[Collected data]
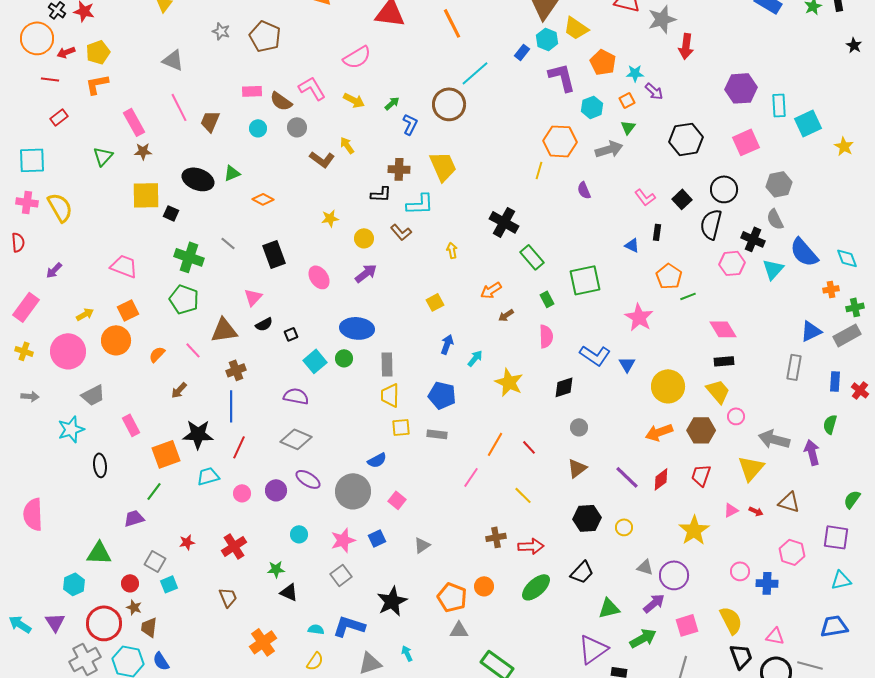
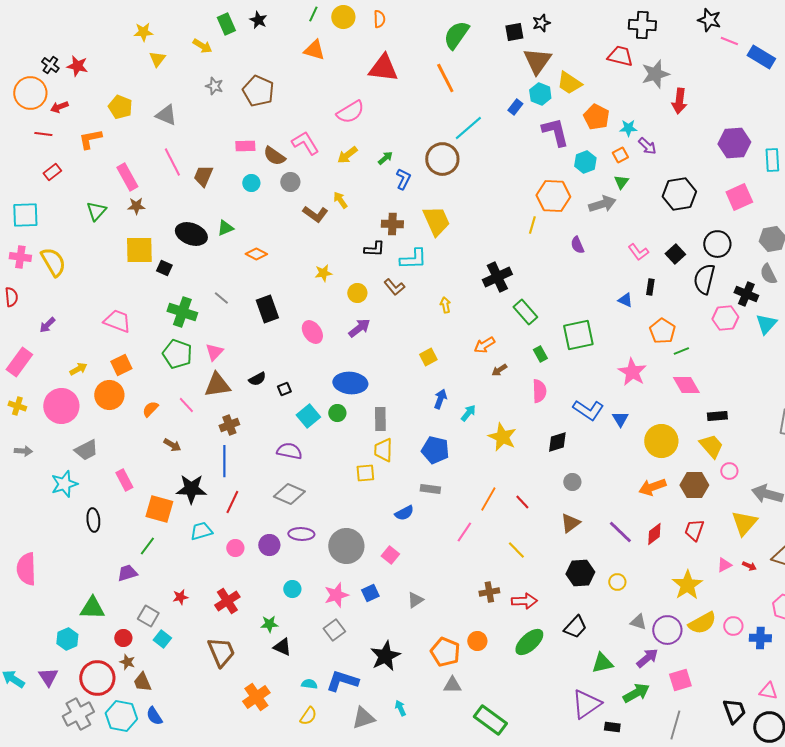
yellow pentagon: (98, 52) -> (120, 107), moved, turned -30
yellow arrow: (354, 100) -> (347, 155), turned 115
black cross: (504, 222) -> (497, 277), turned 36
pink triangle: (253, 297) -> (214, 352), moved
pink diamond: (723, 329) -> (686, 385), moved
brown arrow: (179, 390) -> (172, 445), turned -102
yellow square: (401, 427) -> (365, 473), moved
orange square: (166, 454) -> (159, 509), turned 36
blue semicircle: (377, 460) -> (404, 513), moved
purple ellipse: (308, 479) -> (301, 534), turned -30
cyan square: (169, 584) -> (162, 639), turned -30
brown trapezoid: (228, 597) -> (221, 652), size x1.5
yellow semicircle: (731, 620) -> (702, 623), moved, turned 88
brown trapezoid: (149, 627) -> (142, 682), turned -30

Aim of the exercise » Report the lines above that have the word "trapezoid" in them.

Expected output »
brown trapezoid: (228, 597) -> (221, 652), size x1.5
brown trapezoid: (149, 627) -> (142, 682), turned -30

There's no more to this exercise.